> _Directions_
Copy the listing below word for word, leaving out the pictures.

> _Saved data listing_
———

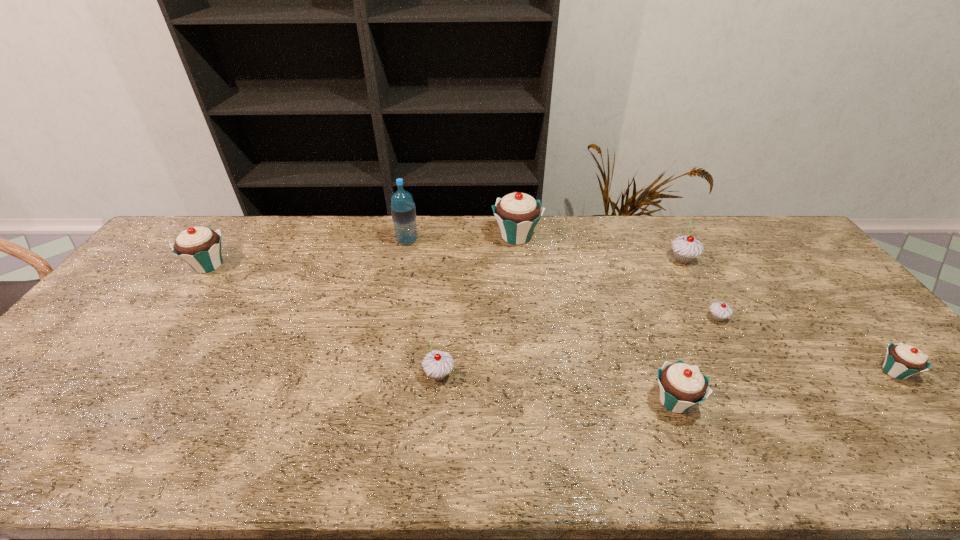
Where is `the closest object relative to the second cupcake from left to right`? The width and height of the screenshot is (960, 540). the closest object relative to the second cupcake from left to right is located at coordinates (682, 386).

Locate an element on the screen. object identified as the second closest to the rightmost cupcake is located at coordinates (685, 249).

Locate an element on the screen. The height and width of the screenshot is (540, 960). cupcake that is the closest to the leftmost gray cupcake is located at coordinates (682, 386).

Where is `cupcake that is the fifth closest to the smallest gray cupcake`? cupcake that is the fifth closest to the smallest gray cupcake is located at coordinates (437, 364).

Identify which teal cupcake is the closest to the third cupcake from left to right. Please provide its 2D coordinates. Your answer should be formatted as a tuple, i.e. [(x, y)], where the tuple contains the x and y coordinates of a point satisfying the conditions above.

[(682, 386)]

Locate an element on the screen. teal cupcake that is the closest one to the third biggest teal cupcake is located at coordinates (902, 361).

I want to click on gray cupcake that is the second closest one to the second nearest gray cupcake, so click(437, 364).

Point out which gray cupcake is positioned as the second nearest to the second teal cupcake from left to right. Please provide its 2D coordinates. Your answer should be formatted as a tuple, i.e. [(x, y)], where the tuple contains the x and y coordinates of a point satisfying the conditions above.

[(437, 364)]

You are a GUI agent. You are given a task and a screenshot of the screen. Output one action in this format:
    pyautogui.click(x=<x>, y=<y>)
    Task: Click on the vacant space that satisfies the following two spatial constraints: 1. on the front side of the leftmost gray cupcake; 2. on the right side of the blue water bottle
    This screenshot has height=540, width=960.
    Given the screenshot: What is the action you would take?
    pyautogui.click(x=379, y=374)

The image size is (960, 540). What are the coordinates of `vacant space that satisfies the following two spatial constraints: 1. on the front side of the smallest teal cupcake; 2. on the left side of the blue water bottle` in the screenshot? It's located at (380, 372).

———

> _Exercise result_
Where is `the closest object relative to the second cupcake from left to right`? The width and height of the screenshot is (960, 540). the closest object relative to the second cupcake from left to right is located at coordinates (682, 386).

Locate an element on the screen. object identified as the second closest to the rightmost cupcake is located at coordinates (685, 249).

Locate an element on the screen. The height and width of the screenshot is (540, 960). cupcake that is the closest to the leftmost gray cupcake is located at coordinates (682, 386).

Where is `cupcake that is the fifth closest to the smallest gray cupcake`? cupcake that is the fifth closest to the smallest gray cupcake is located at coordinates (437, 364).

Identify which teal cupcake is the closest to the third cupcake from left to right. Please provide its 2D coordinates. Your answer should be formatted as a tuple, i.e. [(x, y)], where the tuple contains the x and y coordinates of a point satisfying the conditions above.

[(682, 386)]

Locate an element on the screen. teal cupcake that is the closest one to the third biggest teal cupcake is located at coordinates (902, 361).

I want to click on gray cupcake that is the second closest one to the second nearest gray cupcake, so click(437, 364).

Point out which gray cupcake is positioned as the second nearest to the second teal cupcake from left to right. Please provide its 2D coordinates. Your answer should be formatted as a tuple, i.e. [(x, y)], where the tuple contains the x and y coordinates of a point satisfying the conditions above.

[(437, 364)]

You are a GUI agent. You are given a task and a screenshot of the screen. Output one action in this format:
    pyautogui.click(x=<x>, y=<y>)
    Task: Click on the vacant space that satisfies the following two spatial constraints: 1. on the front side of the leftmost gray cupcake; 2. on the right side of the blue water bottle
    This screenshot has height=540, width=960.
    Given the screenshot: What is the action you would take?
    pyautogui.click(x=379, y=374)

The image size is (960, 540). What are the coordinates of `vacant space that satisfies the following two spatial constraints: 1. on the front side of the smallest teal cupcake; 2. on the left side of the blue water bottle` in the screenshot? It's located at (380, 372).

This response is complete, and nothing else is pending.